======== GIVEN INFORMATION ========
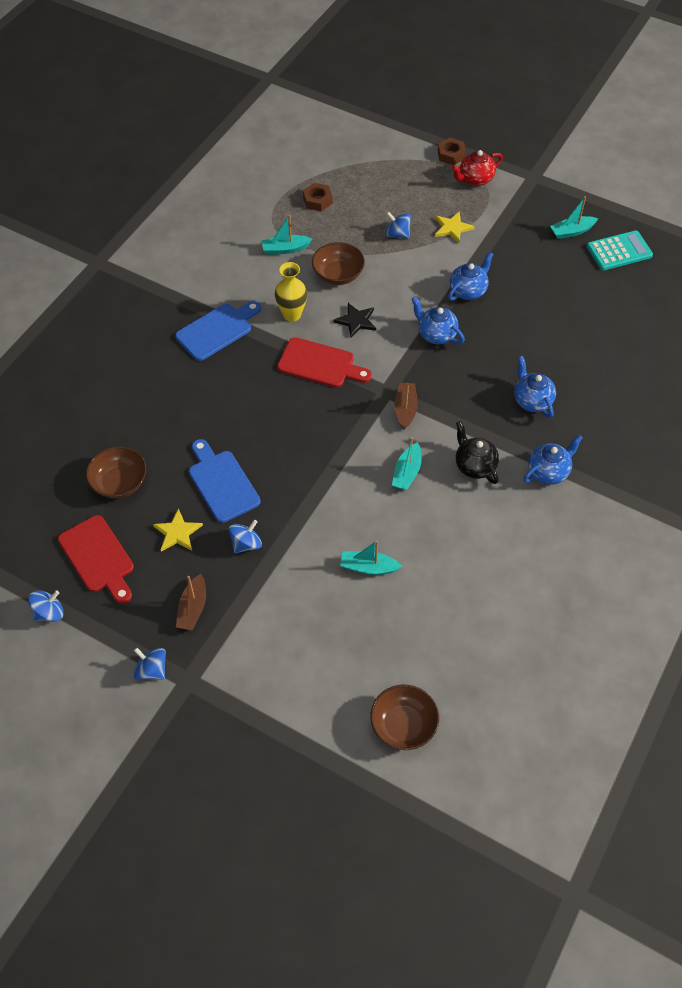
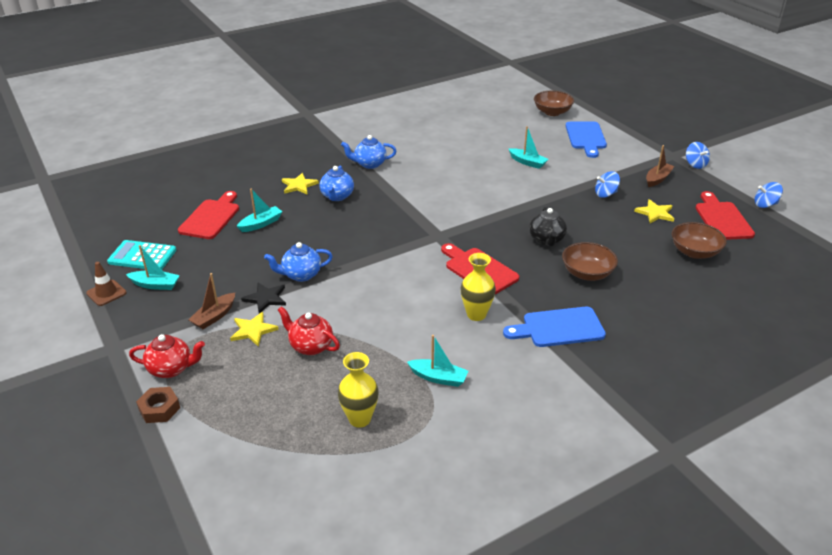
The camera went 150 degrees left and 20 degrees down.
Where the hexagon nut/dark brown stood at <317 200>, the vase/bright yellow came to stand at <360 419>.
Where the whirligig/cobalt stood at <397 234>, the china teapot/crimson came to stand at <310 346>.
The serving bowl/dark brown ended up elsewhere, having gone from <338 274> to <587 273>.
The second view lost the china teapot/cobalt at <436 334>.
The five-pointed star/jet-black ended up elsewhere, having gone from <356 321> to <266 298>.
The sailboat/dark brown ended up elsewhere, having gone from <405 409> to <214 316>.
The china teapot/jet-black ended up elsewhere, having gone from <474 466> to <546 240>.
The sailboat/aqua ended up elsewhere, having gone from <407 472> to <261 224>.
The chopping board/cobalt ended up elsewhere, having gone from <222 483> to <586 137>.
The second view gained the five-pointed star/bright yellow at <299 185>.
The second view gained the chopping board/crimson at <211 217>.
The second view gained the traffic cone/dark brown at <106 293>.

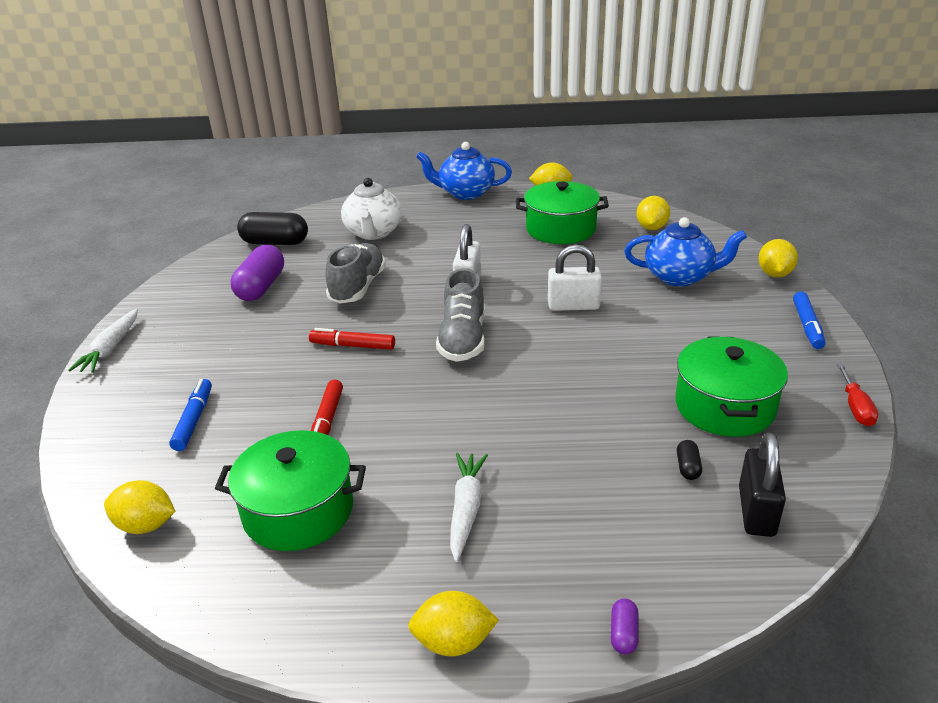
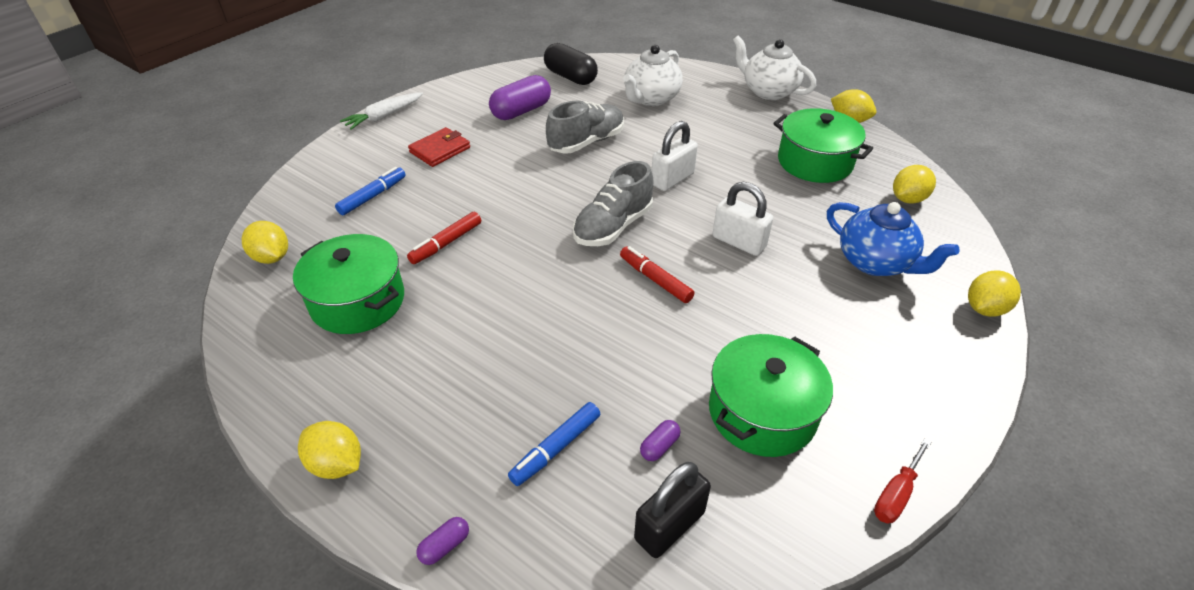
The camera went 35 degrees right and 10 degrees up.
What was the china teapot/cobalt at <465 193> turned into the china teapot/pure white at <768 91>.
The marker/cobalt ended up elsewhere, having gone from <807 326> to <556 448>.
The marker/crimson ended up elsewhere, having gone from <353 346> to <655 279>.
What was the pill shape/jet-black at <687 467> turned into the pill shape/royal purple at <659 446>.
The second view lost the toy carrot/pure white at <466 509>.
The second view gained the wallet/crimson at <440 150>.

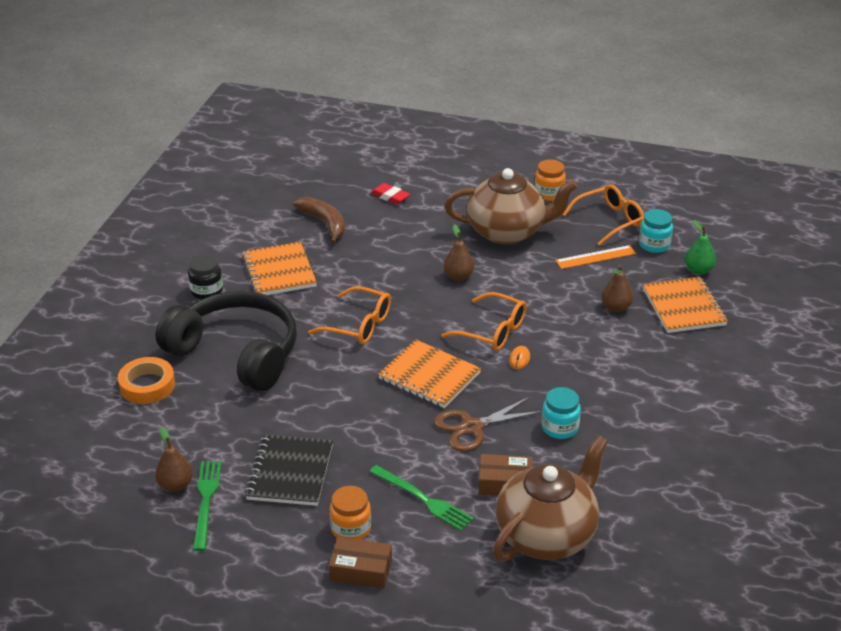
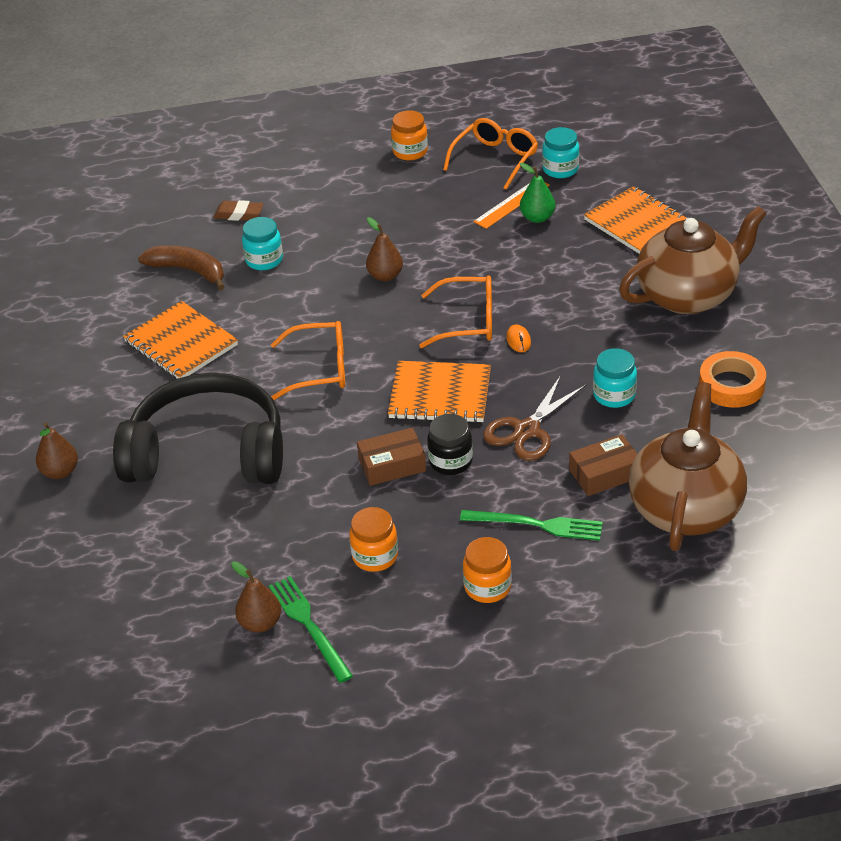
The camera went 25 degrees left and 5 degrees up.
The china teapot/dark brown ended up elsewhere, having gone from <507 232> to <688 295>.
What was the eraser/crimson at <390 196> turned into the eraser/dark brown at <239 214>.
The pear fruit/green ended up elsewhere, having gone from <698 270> to <537 218>.
The preserve jar/jet-black ended up elsewhere, having gone from <206 291> to <450 461>.
The pear fruit/dark brown ended up elsewhere, having gone from <616 307> to <60 472>.
The roll of tape/orange-coloured ended up elsewhere, having gone from <147 385> to <731 385>.
Where the notebook/jet-black stood at <290 472>, the preserve jar/orange-coloured came to stand at <375 556>.
The package/dark brown ended up elsewhere, having gone from <361 570> to <392 465>.
The second view gained the preserve jar/aqua at <264 260>.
========
■ TASK BRIEF: Take every line above carrying "coloured" and return it.

■ ANSWER AREA:
The roll of tape/orange-coloured ended up elsewhere, having gone from <147 385> to <731 385>.
Where the notebook/jet-black stood at <290 472>, the preserve jar/orange-coloured came to stand at <375 556>.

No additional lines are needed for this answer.